● Exercise aim: An exact copy of the listing is needed, with every line kept.

● Given records:

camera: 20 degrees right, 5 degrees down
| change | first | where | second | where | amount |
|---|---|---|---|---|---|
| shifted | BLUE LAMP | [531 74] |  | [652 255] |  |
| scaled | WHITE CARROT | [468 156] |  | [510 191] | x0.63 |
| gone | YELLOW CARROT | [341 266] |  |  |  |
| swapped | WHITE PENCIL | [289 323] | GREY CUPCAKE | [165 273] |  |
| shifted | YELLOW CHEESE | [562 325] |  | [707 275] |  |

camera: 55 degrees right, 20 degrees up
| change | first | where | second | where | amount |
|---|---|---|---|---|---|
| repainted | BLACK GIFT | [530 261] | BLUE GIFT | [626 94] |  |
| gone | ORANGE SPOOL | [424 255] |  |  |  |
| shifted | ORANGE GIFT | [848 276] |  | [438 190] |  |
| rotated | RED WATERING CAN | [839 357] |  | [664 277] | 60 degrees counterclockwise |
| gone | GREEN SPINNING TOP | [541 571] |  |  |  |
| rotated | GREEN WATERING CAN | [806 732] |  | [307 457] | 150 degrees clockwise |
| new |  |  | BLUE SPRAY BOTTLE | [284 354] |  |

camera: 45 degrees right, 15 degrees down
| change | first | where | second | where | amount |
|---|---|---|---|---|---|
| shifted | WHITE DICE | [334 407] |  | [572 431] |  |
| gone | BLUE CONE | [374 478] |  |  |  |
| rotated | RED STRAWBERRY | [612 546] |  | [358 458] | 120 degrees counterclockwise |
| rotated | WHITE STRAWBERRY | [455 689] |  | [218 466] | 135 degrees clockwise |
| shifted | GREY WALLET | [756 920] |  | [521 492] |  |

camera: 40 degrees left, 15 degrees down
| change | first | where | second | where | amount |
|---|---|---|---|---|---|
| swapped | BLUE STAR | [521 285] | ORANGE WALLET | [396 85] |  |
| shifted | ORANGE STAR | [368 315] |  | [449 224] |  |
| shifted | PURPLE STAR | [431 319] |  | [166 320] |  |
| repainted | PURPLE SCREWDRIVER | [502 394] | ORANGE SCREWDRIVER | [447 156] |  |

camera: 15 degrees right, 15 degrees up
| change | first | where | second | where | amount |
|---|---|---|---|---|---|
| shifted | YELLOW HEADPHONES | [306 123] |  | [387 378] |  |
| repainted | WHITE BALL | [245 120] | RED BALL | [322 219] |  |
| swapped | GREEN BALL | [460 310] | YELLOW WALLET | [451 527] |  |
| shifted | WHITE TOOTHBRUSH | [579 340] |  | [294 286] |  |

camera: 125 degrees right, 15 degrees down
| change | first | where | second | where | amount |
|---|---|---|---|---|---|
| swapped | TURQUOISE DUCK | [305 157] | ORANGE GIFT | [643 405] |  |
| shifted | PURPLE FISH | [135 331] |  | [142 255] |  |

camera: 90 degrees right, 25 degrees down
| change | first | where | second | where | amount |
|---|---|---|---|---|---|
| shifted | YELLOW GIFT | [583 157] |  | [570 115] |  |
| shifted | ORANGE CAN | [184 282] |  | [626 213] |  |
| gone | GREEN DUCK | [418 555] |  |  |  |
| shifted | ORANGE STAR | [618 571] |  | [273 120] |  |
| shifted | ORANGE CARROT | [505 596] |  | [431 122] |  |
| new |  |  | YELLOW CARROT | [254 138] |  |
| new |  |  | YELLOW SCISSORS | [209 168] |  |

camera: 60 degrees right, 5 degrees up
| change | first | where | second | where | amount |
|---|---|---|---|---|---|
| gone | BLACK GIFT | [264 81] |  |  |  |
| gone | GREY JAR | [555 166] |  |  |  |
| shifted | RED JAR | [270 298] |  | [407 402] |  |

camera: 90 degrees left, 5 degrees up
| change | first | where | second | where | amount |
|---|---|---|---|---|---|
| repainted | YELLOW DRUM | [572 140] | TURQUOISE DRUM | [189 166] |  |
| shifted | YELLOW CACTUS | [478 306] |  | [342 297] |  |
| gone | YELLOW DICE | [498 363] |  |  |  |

● Solved problem:
camera: 20 degrees right, 5 degrees down
| change | first | where | second | where | amount |
|---|---|---|---|---|---|
| shifted | BLUE LAMP | [531 74] |  | [652 255] |  |
| scaled | WHITE CARROT | [468 156] |  | [510 191] | x0.63 |
| gone | YELLOW CARROT | [341 266] |  |  |  |
| swapped | WHITE PENCIL | [289 323] | GREY CUPCAKE | [165 273] |  |
| shifted | YELLOW CHEESE | [562 325] |  | [707 275] |  |

camera: 55 degrees right, 20 degrees up
| change | first | where | second | where | amount |
|---|---|---|---|---|---|
| repainted | BLACK GIFT | [530 261] | BLUE GIFT | [626 94] |  |
| gone | ORANGE SPOOL | [424 255] |  |  |  |
| shifted | ORANGE GIFT | [848 276] |  | [438 190] |  |
| rotated | RED WATERING CAN | [839 357] |  | [664 277] | 60 degrees counterclockwise |
| gone | GREEN SPINNING TOP | [541 571] |  |  |  |
| rotated | GREEN WATERING CAN | [806 732] |  | [307 457] | 150 degrees clockwise |
| new |  |  | BLUE SPRAY BOTTLE | [284 354] |  |

camera: 45 degrees right, 15 degrees down
| change | first | where | second | where | amount |
|---|---|---|---|---|---|
| shifted | WHITE DICE | [334 407] |  | [572 431] |  |
| gone | BLUE CONE | [374 478] |  |  |  |
| rotated | RED STRAWBERRY | [612 546] |  | [358 458] | 120 degrees counterclockwise |
| rotated | WHITE STRAWBERRY | [455 689] |  | [218 466] | 135 degrees clockwise |
| shifted | GREY WALLET | [756 920] |  | [521 492] |  |

camera: 40 degrees left, 15 degrees down
| change | first | where | second | where | amount |
|---|---|---|---|---|---|
| swapped | BLUE STAR | [521 285] | ORANGE WALLET | [396 85] |  |
| shifted | ORANGE STAR | [368 315] |  | [449 224] |  |
| shifted | PURPLE STAR | [431 319] |  | [166 320] |  |
| repainted | PURPLE SCREWDRIVER | [502 394] | ORANGE SCREWDRIVER | [447 156] |  |

camera: 15 degrees right, 15 degrees up
| change | first | where | second | where | amount |
|---|---|---|---|---|---|
| shifted | YELLOW HEADPHONES | [306 123] |  | [387 378] |  |
| repainted | WHITE BALL | [245 120] | RED BALL | [322 219] |  |
| swapped | GREEN BALL | [460 310] | YELLOW WALLET | [451 527] |  |
| shifted | WHITE TOOTHBRUSH | [579 340] |  | [294 286] |  |

camera: 125 degrees right, 15 degrees down
| change | first | where | second | where | amount |
|---|---|---|---|---|---|
| swapped | TURQUOISE DUCK | [305 157] | ORANGE GIFT | [643 405] |  |
| shifted | PURPLE FISH | [135 331] |  | [142 255] |  |

camera: 90 degrees right, 25 degrees down
| change | first | where | second | where | amount |
|---|---|---|---|---|---|
| shifted | YELLOW GIFT | [583 157] |  | [570 115] |  |
| shifted | ORANGE CAN | [184 282] |  | [626 213] |  |
| gone | GREEN DUCK | [418 555] |  |  |  |
| shifted | ORANGE STAR | [618 571] |  | [273 120] |  |
| shifted | ORANGE CARROT | [505 596] |  | [431 122] |  |
| new |  |  | YELLOW CARROT | [254 138] |  |
| new |  |  | YELLOW SCISSORS | [209 168] |  |

camera: 60 degrees right, 5 degrees up
| change | first | where | second | where | amount |
|---|---|---|---|---|---|
| gone | BLACK GIFT | [264 81] |  |  |  |
| gone | GREY JAR | [555 166] |  |  |  |
| shifted | RED JAR | [270 298] |  | [407 402] |  |

camera: 90 degrees left, 5 degrees up
| change | first | where | second | where | amount |
|---|---|---|---|---|---|
| repainted | YELLOW DRUM | [572 140] | TURQUOISE DRUM | [189 166] |  |
| shifted | YELLOW CACTUS | [478 306] |  | [342 297] |  |
| gone | YELLOW DICE | [498 363] |  |  |  |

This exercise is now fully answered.